[Start of section]
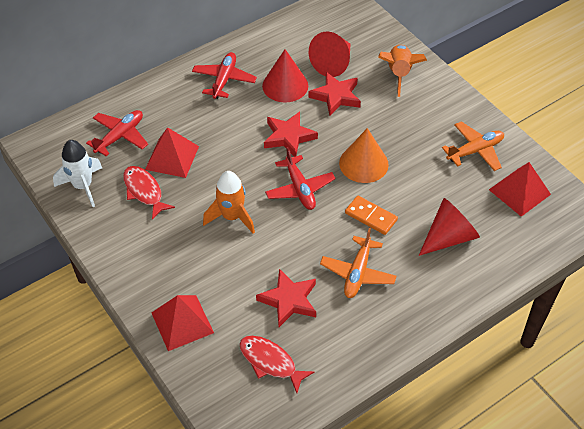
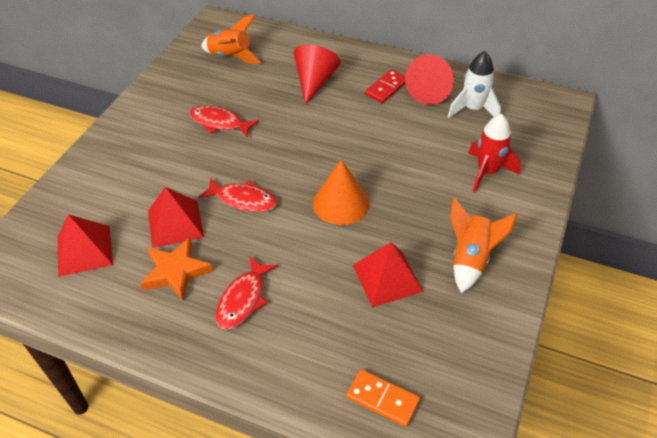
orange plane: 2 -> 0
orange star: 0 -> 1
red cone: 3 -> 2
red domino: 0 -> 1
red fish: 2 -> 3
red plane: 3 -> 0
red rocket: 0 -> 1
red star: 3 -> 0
[End of section]
[Start of section]
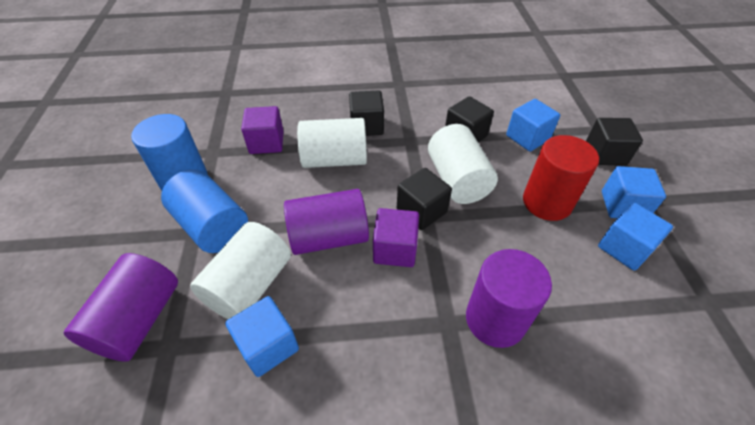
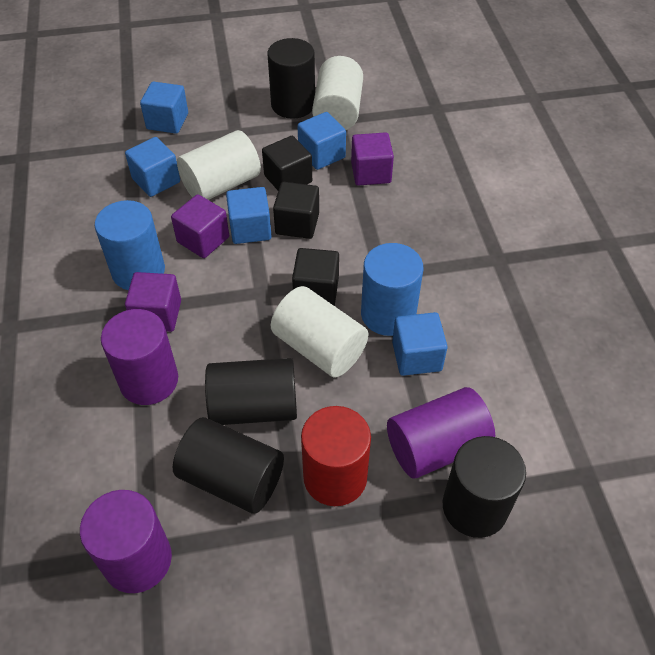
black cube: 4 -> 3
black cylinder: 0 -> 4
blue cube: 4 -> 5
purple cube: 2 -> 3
[End of section]
[Start of section]
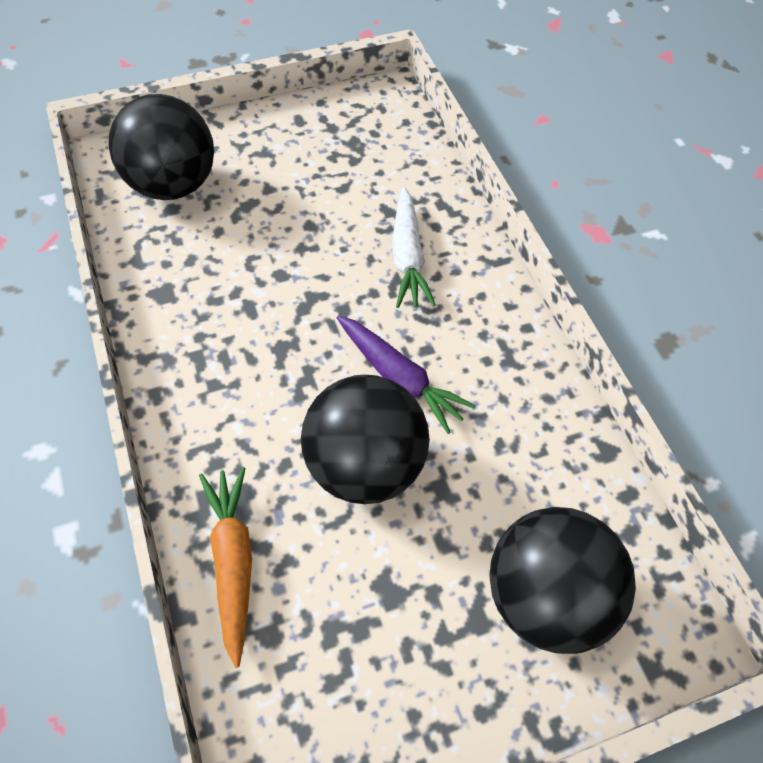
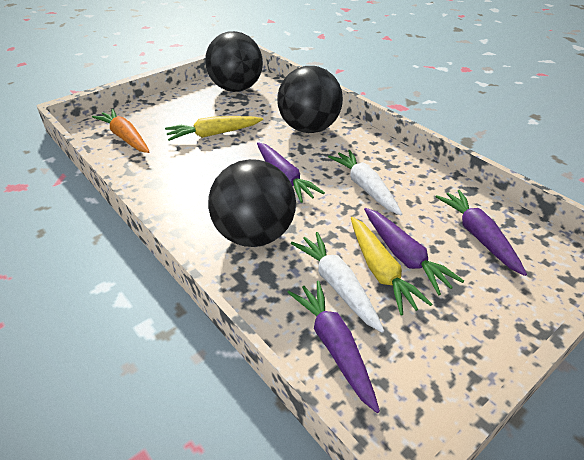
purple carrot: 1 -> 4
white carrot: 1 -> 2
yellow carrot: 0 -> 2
[End of section]
** Problem description **
Starting at the line that has "orange star: 0 -> 1" and ending at the line that has "red star: 3 -> 0", please write out the lines above exactly, leaving out all others.

** Solved problem **
orange star: 0 -> 1
red cone: 3 -> 2
red domino: 0 -> 1
red fish: 2 -> 3
red plane: 3 -> 0
red rocket: 0 -> 1
red star: 3 -> 0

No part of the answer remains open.